Required work —
Pull every line with "turned" from the entries below.

Dataset records —
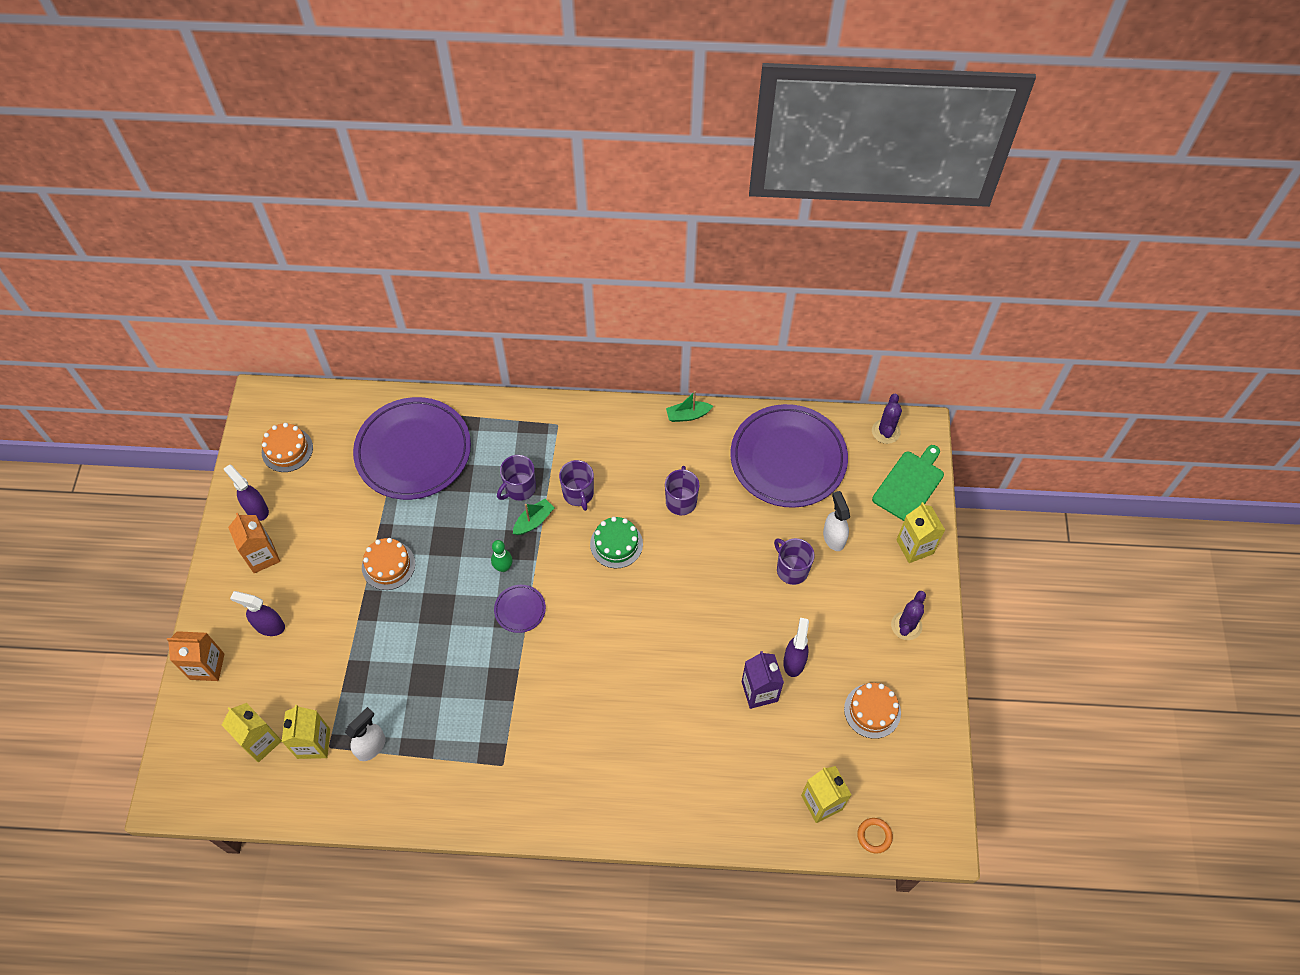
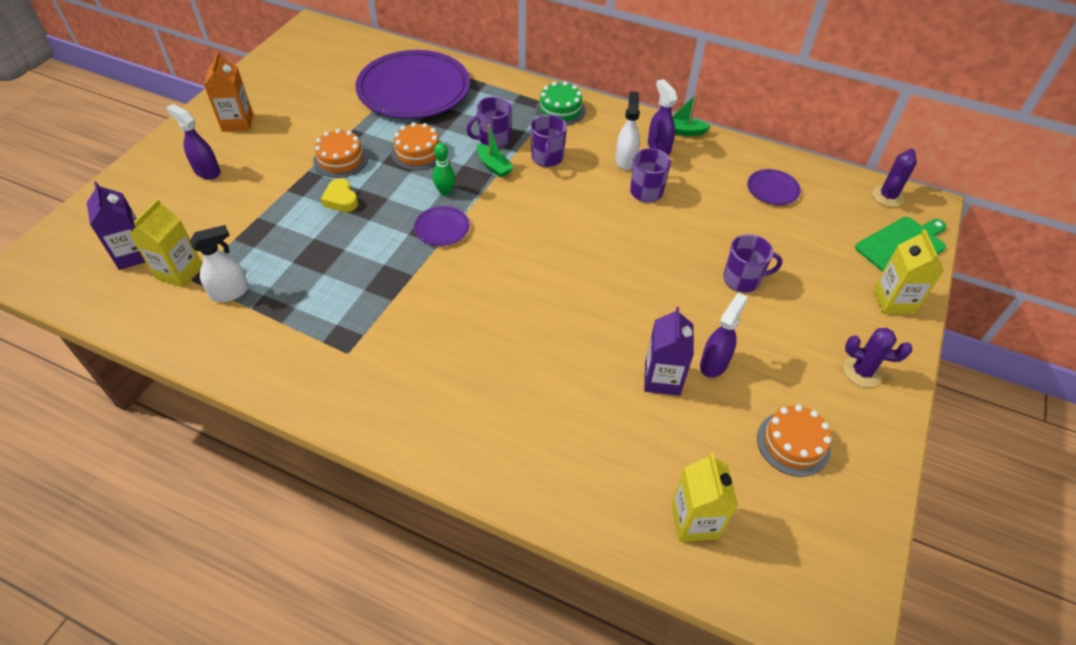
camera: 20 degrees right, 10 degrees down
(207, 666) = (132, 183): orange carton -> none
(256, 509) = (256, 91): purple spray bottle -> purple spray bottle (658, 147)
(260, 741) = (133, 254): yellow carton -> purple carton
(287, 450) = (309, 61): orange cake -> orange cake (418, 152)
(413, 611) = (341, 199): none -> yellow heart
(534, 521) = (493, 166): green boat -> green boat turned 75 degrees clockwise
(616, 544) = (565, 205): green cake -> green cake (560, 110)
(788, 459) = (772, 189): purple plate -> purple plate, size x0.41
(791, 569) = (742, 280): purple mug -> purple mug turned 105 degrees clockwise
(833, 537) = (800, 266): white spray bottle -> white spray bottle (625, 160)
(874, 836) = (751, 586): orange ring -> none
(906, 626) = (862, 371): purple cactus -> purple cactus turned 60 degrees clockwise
--
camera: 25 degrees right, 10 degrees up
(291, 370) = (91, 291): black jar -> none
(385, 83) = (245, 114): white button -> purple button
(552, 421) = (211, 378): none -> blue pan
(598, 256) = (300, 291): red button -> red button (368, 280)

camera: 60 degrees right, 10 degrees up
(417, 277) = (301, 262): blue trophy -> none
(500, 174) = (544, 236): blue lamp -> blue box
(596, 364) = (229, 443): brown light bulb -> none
...
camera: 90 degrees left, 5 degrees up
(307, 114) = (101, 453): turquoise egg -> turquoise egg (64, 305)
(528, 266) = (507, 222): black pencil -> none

Written answer —
(534, 521) = (493, 166): green boat -> green boat turned 75 degrees clockwise
(791, 569) = (742, 280): purple mug -> purple mug turned 105 degrees clockwise
(906, 626) = (862, 371): purple cactus -> purple cactus turned 60 degrees clockwise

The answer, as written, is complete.